Dataset excerpts -
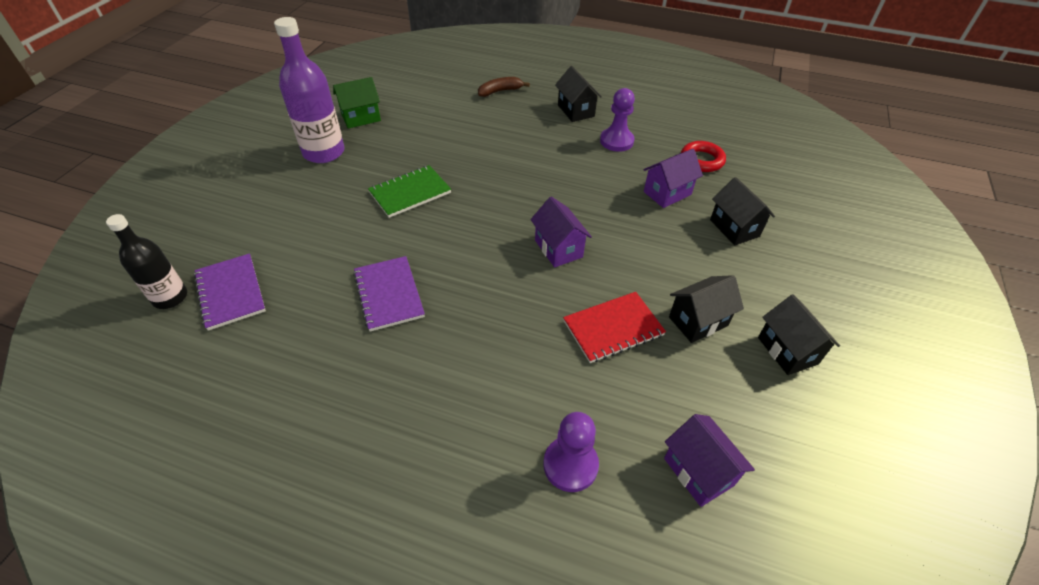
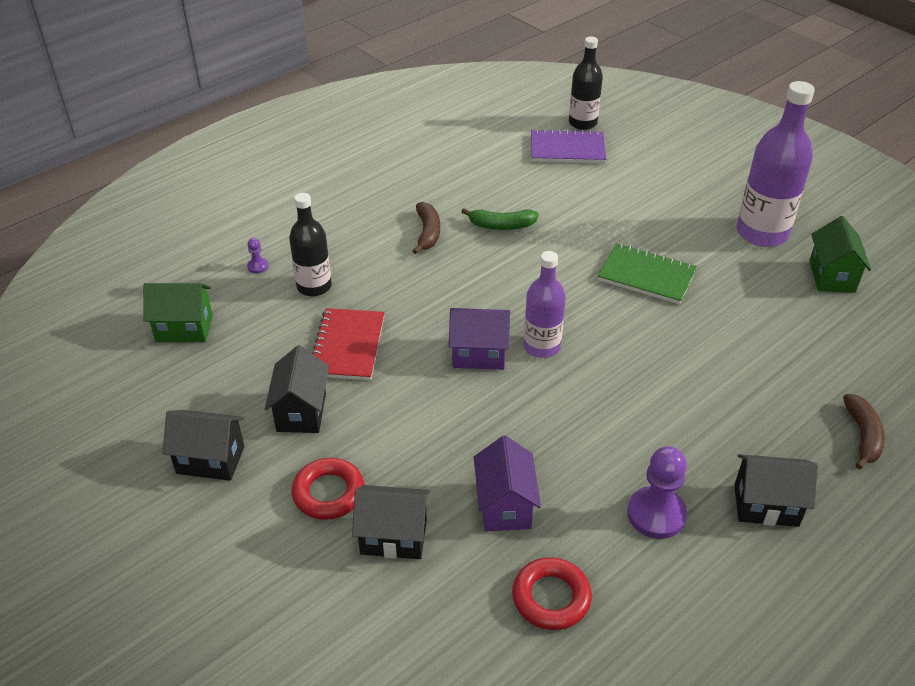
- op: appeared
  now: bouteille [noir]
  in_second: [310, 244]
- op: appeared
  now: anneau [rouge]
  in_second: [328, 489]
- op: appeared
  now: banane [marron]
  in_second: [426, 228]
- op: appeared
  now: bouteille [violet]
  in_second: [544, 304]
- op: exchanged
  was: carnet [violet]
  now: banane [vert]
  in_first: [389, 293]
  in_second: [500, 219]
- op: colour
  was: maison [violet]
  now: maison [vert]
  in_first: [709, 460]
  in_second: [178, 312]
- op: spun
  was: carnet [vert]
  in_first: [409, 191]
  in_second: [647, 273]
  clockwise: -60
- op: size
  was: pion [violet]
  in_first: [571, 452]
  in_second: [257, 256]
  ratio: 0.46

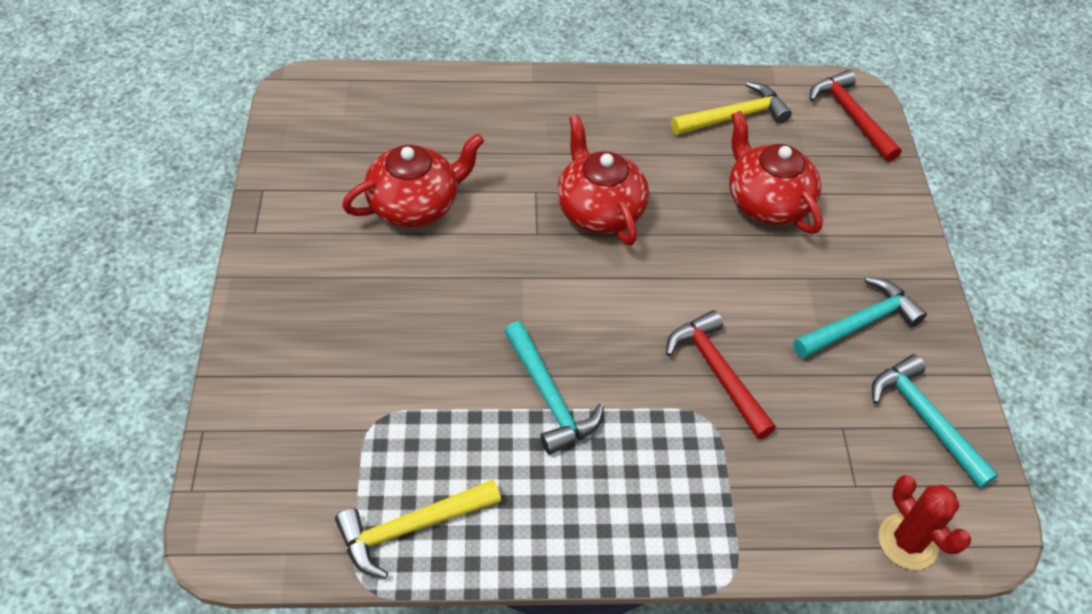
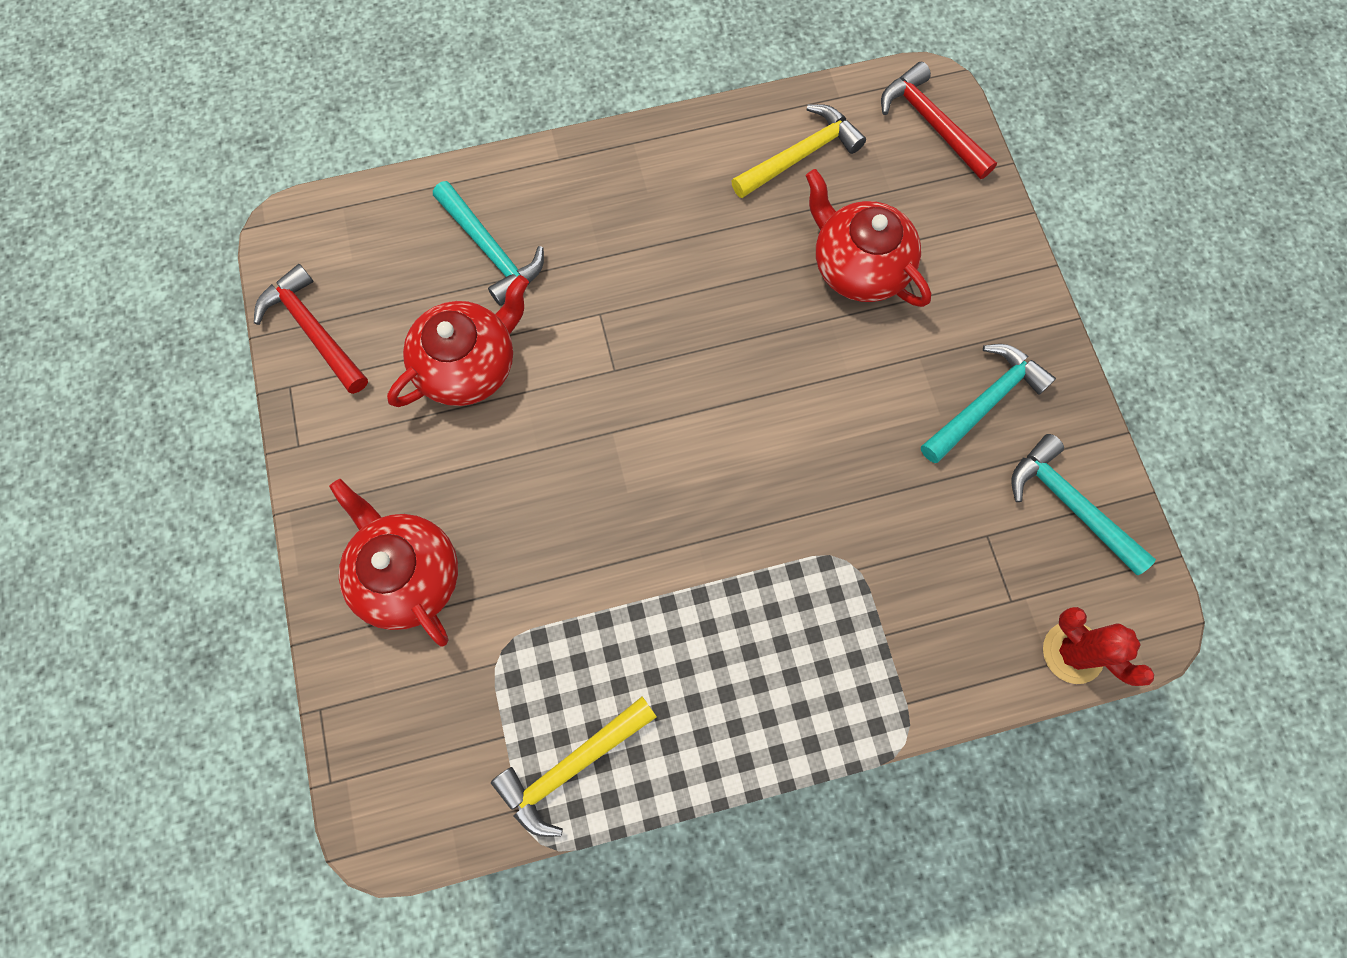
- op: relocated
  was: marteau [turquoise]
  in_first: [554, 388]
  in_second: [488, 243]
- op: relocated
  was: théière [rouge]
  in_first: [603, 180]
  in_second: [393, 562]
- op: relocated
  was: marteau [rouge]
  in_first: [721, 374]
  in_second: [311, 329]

==

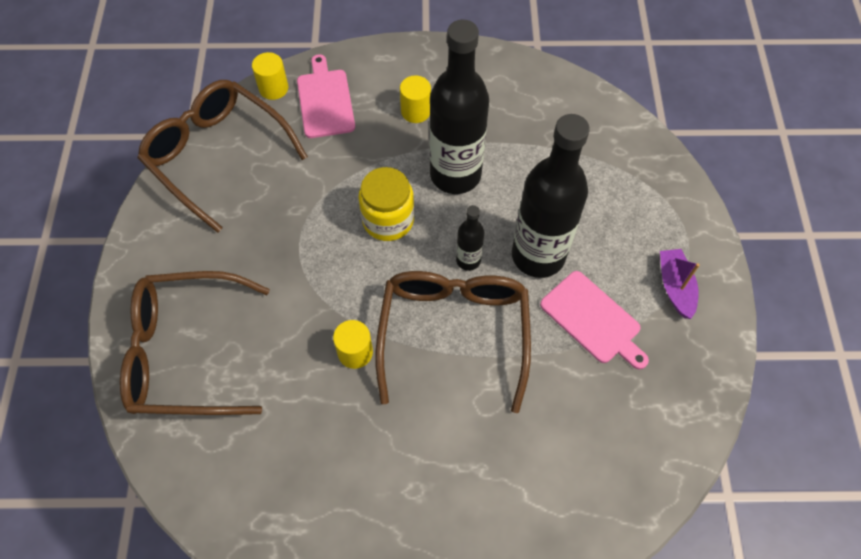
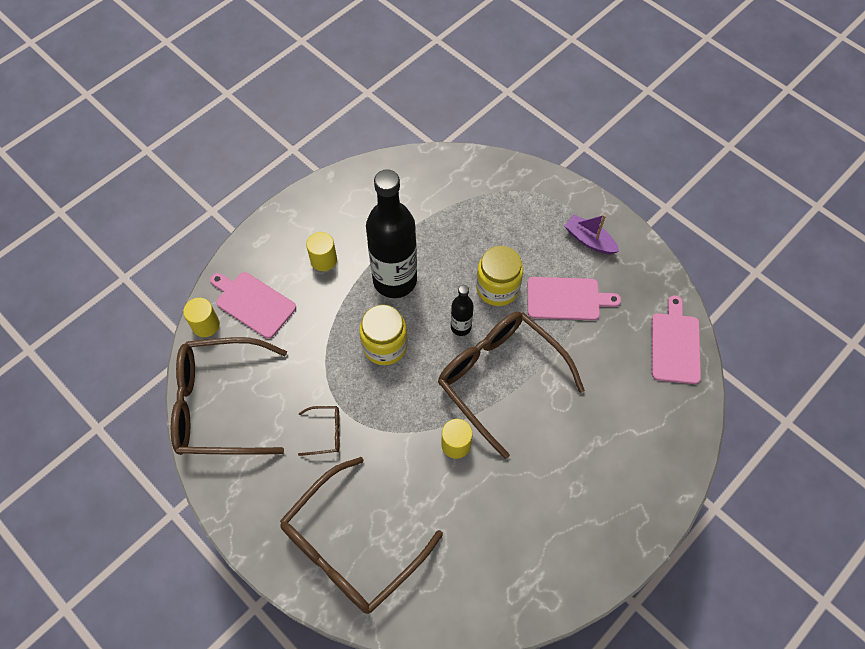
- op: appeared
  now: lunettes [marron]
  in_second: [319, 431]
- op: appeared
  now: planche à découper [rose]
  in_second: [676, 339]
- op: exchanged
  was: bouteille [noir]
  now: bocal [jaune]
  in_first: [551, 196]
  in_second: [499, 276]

What needs to be done - Show all lines in the entries above where the word "vert" appears.

Written solution -
  now: banane [vert]
  now: maison [vert]
  was: carnet [vert]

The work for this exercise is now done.